## ASSIGNMENT
Print the data verbatim. Leave every image out.

┌────────

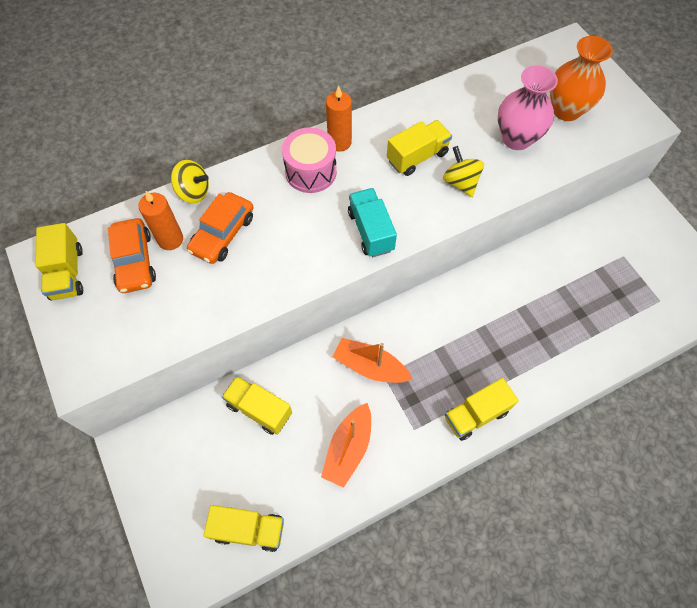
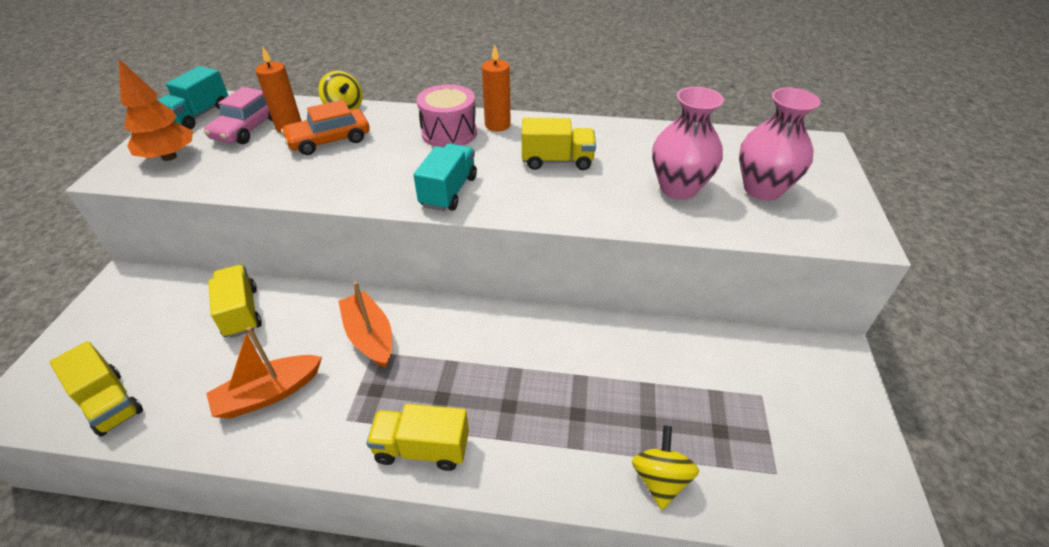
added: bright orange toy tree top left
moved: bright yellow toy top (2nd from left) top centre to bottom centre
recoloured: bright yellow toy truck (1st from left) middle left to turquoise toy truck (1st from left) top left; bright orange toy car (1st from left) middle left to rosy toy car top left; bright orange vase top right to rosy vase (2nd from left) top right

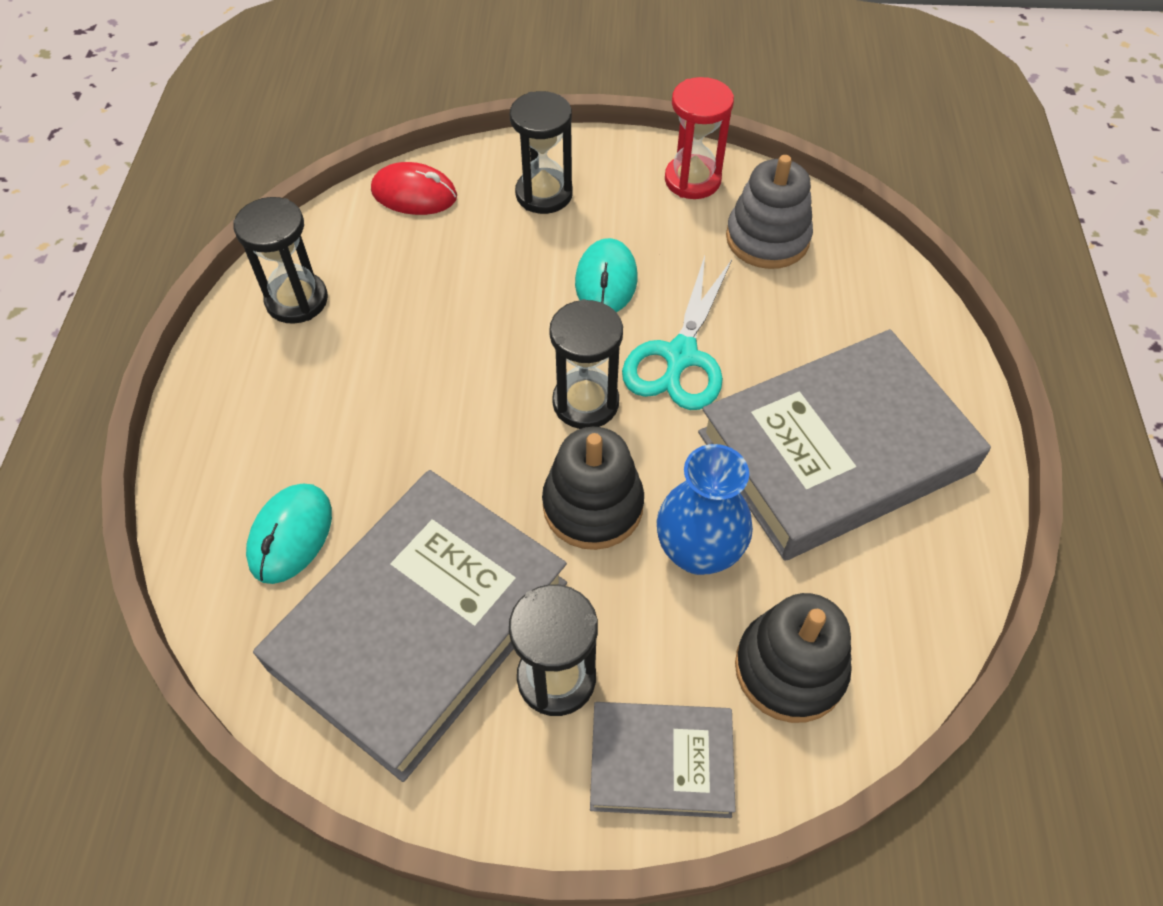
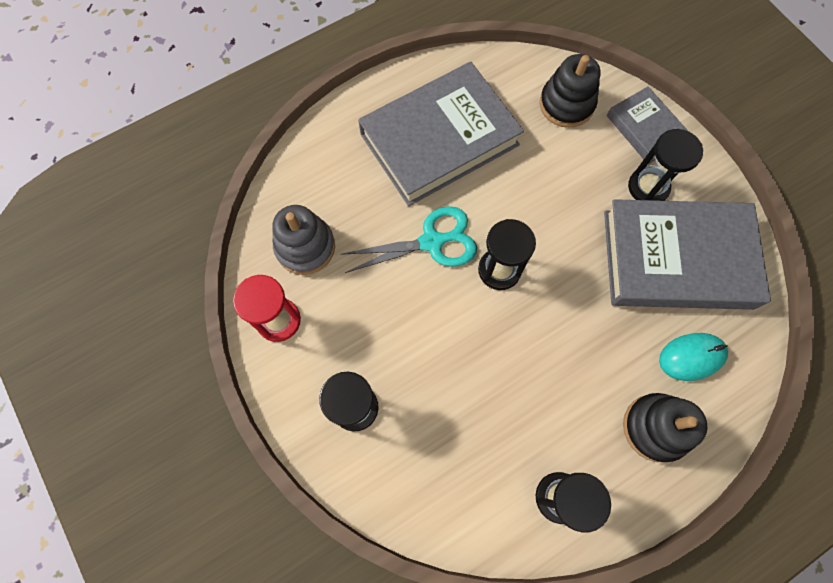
removed: red PC mouse top centre; turquoise PC mouse (2nd from left) top centre; royal blue vase centre
moved: jet-black stacking toy (1st from left in the first image) centre to jet-black stacking toy (2nd from left) bottom right
turned: ash-grey book (3rd from left in the first image) middle right = top centre 60 degrees counterclockwise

└────────

## REPLY
added: bright orange toy tree top left
moved: bright yellow toy top (2nd from left) top centre to bottom centre
recoloured: bright yellow toy truck (1st from left) middle left to turquoise toy truck (1st from left) top left; bright orange toy car (1st from left) middle left to rosy toy car top left; bright orange vase top right to rosy vase (2nd from left) top right

removed: red PC mouse top centre; turquoise PC mouse (2nd from left) top centre; royal blue vase centre
moved: jet-black stacking toy (1st from left in the first image) centre to jet-black stacking toy (2nd from left) bottom right
turned: ash-grey book (3rd from left in the first image) middle right = top centre 60 degrees counterclockwise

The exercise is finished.